■ EXERCISE DETAILS ■
Nothing but an exact repeat of the data, with pictures removed, belongs in the answer.

■ INFORMATION SHOWN ■
########

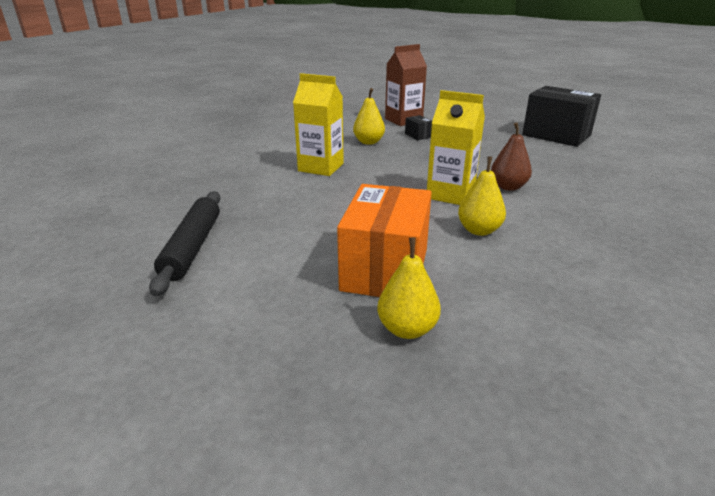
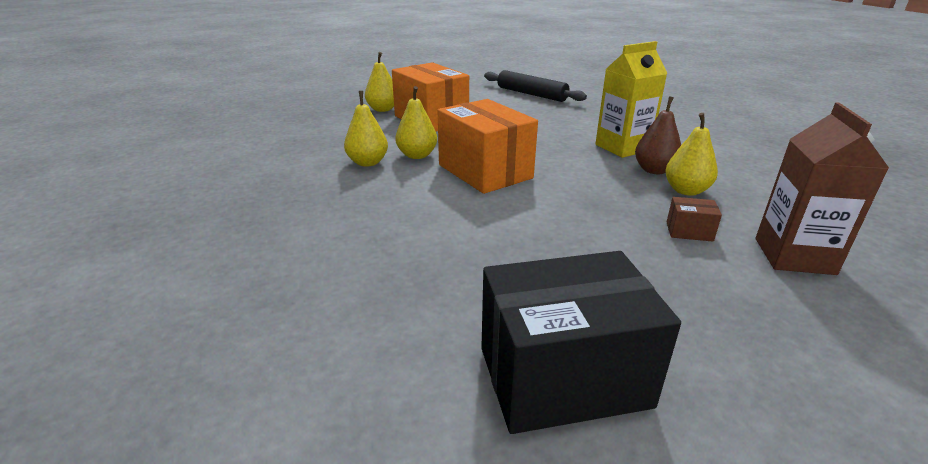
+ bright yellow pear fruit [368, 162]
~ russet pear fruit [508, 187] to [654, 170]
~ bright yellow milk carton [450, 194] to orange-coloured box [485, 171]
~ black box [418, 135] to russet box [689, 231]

########

■ RESULT OF THE TASK ■
+ bright yellow pear fruit [368, 162]
~ russet pear fruit [508, 187] to [654, 170]
~ bright yellow milk carton [450, 194] to orange-coloured box [485, 171]
~ black box [418, 135] to russet box [689, 231]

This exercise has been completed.